### What is required:
Repeat exactly, and only, the lines from the one containing "U201 pin in-: N1 -> N4" through the last line of the data below.

--- Recorded information Enclosed Below ---

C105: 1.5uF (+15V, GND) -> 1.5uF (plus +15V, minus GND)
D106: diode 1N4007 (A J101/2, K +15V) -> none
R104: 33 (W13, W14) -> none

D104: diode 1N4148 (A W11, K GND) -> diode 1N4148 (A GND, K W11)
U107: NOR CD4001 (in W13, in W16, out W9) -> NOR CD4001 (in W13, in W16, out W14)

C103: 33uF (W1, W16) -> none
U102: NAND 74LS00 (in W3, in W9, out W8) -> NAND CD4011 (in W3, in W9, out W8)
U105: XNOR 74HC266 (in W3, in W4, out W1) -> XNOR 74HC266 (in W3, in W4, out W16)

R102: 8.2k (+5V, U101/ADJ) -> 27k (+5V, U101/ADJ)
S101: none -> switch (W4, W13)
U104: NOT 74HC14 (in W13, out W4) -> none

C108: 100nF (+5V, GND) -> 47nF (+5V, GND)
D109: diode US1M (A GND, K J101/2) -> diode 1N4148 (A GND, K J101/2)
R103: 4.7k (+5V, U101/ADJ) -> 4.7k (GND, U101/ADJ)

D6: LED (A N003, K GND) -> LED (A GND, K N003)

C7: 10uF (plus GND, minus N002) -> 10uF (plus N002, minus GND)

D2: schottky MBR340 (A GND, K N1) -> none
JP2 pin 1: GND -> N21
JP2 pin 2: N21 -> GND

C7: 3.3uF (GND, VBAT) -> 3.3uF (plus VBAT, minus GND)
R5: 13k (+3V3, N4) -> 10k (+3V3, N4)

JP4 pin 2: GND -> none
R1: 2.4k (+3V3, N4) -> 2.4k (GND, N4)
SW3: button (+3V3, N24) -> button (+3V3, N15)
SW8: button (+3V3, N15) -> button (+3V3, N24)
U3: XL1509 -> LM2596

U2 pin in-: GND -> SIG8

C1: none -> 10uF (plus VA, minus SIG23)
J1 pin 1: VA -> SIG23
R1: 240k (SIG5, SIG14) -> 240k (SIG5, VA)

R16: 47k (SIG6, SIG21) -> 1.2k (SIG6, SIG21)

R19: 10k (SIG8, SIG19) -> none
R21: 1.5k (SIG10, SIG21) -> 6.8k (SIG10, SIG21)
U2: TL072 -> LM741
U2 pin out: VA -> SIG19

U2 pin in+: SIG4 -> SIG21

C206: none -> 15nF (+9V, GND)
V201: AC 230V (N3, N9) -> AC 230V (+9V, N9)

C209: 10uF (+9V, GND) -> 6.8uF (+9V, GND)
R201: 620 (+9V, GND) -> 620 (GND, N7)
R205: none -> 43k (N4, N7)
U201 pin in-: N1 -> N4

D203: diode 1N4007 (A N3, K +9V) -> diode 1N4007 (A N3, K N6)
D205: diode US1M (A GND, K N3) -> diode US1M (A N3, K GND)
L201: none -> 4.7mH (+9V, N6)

--- End of Enclosed Recorded information ---

### Problem solution:
U201 pin in-: N1 -> N4

D203: diode 1N4007 (A N3, K +9V) -> diode 1N4007 (A N3, K N6)
D205: diode US1M (A GND, K N3) -> diode US1M (A N3, K GND)
L201: none -> 4.7mH (+9V, N6)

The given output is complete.